Your response should be the complete set of records, reproduced exactly.
** INFORMATION PROVIDED follows **
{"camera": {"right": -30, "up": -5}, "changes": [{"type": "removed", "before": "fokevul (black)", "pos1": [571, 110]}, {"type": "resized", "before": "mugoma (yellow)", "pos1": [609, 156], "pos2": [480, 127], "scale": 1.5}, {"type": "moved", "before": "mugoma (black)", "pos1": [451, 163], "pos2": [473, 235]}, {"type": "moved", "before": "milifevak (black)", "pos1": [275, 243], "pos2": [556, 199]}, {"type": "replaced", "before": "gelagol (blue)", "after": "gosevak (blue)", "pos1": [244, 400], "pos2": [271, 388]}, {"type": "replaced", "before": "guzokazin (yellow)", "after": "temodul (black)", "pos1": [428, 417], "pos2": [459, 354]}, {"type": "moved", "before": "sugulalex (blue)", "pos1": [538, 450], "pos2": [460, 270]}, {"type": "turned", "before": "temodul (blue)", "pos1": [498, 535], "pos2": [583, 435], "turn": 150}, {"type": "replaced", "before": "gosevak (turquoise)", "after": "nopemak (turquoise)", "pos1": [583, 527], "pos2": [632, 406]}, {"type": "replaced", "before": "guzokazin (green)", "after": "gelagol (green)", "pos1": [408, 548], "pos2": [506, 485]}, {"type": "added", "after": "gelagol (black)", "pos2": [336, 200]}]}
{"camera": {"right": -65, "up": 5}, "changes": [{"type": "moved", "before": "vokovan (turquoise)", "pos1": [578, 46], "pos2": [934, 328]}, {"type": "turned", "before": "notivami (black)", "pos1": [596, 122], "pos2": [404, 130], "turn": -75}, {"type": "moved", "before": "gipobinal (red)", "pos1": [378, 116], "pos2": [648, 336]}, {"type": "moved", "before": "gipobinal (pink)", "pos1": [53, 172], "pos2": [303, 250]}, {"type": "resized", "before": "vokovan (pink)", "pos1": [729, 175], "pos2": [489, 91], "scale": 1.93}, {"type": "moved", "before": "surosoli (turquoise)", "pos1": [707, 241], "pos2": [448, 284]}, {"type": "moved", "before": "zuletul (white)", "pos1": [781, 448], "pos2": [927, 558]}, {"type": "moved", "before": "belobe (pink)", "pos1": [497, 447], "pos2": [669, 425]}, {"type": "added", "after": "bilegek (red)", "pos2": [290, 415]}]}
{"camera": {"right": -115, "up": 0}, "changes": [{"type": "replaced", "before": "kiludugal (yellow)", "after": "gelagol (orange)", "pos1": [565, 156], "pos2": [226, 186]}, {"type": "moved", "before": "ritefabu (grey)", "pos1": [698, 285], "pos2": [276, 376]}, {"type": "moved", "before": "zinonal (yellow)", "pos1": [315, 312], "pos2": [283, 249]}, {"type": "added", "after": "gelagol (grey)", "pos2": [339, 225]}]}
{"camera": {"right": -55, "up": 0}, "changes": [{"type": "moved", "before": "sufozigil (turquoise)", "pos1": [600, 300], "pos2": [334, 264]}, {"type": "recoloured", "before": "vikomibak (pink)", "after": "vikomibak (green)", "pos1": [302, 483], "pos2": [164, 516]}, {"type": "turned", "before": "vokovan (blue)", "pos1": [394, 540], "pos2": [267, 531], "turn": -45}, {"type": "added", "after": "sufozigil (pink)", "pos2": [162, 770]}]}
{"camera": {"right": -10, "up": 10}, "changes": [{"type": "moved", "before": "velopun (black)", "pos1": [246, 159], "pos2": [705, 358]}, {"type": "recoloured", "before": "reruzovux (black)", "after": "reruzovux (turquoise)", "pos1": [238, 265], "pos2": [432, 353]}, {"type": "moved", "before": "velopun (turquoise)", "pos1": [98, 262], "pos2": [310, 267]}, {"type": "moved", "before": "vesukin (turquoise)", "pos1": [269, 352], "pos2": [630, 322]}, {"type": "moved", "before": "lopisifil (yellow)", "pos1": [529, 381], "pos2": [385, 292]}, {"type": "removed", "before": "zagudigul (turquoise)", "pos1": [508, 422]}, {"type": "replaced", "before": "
** End of INFORMATION PROVIDED **
_TASK OUTPUT_:
{"camera": {"right": -30, "up": -5}, "changes": [{"type": "removed", "before": "fokevul (black)", "pos1": [571, 110]}, {"type": "resized", "before": "mugoma (yellow)", "pos1": [609, 156], "pos2": [480, 127], "scale": 1.5}, {"type": "moved", "before": "mugoma (black)", "pos1": [451, 163], "pos2": [473, 235]}, {"type": "moved", "before": "milifevak (black)", "pos1": [275, 243], "pos2": [556, 199]}, {"type": "replaced", "before": "gelagol (blue)", "after": "gosevak (blue)", "pos1": [244, 400], "pos2": [271, 388]}, {"type": "replaced", "before": "guzokazin (yellow)", "after": "temodul (black)", "pos1": [428, 417], "pos2": [459, 354]}, {"type": "moved", "before": "sugulalex (blue)", "pos1": [538, 450], "pos2": [460, 270]}, {"type": "turned", "before": "temodul (blue)", "pos1": [498, 535], "pos2": [583, 435], "turn": 150}, {"type": "replaced", "before": "gosevak (turquoise)", "after": "nopemak (turquoise)", "pos1": [583, 527], "pos2": [632, 406]}, {"type": "replaced", "before": "guzokazin (green)", "after": "gelagol (green)", "pos1": [408, 548], "pos2": [506, 485]}, {"type": "added", "after": "gelagol (black)", "pos2": [336, 200]}]}
{"camera": {"right": -65, "up": 5}, "changes": [{"type": "moved", "before": "vokovan (turquoise)", "pos1": [578, 46], "pos2": [934, 328]}, {"type": "turned", "before": "notivami (black)", "pos1": [596, 122], "pos2": [404, 130], "turn": -75}, {"type": "moved", "before": "gipobinal (red)", "pos1": [378, 116], "pos2": [648, 336]}, {"type": "moved", "before": "gipobinal (pink)", "pos1": [53, 172], "pos2": [303, 250]}, {"type": "resized", "before": "vokovan (pink)", "pos1": [729, 175], "pos2": [489, 91], "scale": 1.93}, {"type": "moved", "before": "surosoli (turquoise)", "pos1": [707, 241], "pos2": [448, 284]}, {"type": "moved", "before": "zuletul (white)", "pos1": [781, 448], "pos2": [927, 558]}, {"type": "moved", "before": "belobe (pink)", "pos1": [497, 447], "pos2": [669, 425]}, {"type": "added", "after": "bilegek (red)", "pos2": [290, 415]}]}
{"camera": {"right": -115, "up": 0}, "changes": [{"type": "replaced", "before": "kiludugal (yellow)", "after": "gelagol (orange)", "pos1": [565, 156], "pos2": [226, 186]}, {"type": "moved", "before": "ritefabu (grey)", "pos1": [698, 285], "pos2": [276, 376]}, {"type": "moved", "before": "zinonal (yellow)", "pos1": [315, 312], "pos2": [283, 249]}, {"type": "added", "after": "gelagol (grey)", "pos2": [339, 225]}]}
{"camera": {"right": -55, "up": 0}, "changes": [{"type": "moved", "before": "sufozigil (turquoise)", "pos1": [600, 300], "pos2": [334, 264]}, {"type": "recoloured", "before": "vikomibak (pink)", "after": "vikomibak (green)", "pos1": [302, 483], "pos2": [164, 516]}, {"type": "turned", "before": "vokovan (blue)", "pos1": [394, 540], "pos2": [267, 531], "turn": -45}, {"type": "added", "after": "sufozigil (pink)", "pos2": [162, 770]}]}
{"camera": {"right": -10, "up": 10}, "changes": [{"type": "moved", "before": "velopun (black)", "pos1": [246, 159], "pos2": [705, 358]}, {"type": "recoloured", "before": "reruzovux (black)", "after": "reruzovux (turquoise)", "pos1": [238, 265], "pos2": [432, 353]}, {"type": "moved", "before": "velopun (turquoise)", "pos1": [98, 262], "pos2": [310, 267]}, {"type": "moved", "before": "vesukin (turquoise)", "pos1": [269, 352], "pos2": [630, 322]}, {"type": "moved", "before": "lopisifil (yellow)", "pos1": [529, 381], "pos2": [385, 292]}, {"type": "removed", "before": "zagudigul (turquoise)", "pos1": [508, 422]}, {"type": "replaced", "before": "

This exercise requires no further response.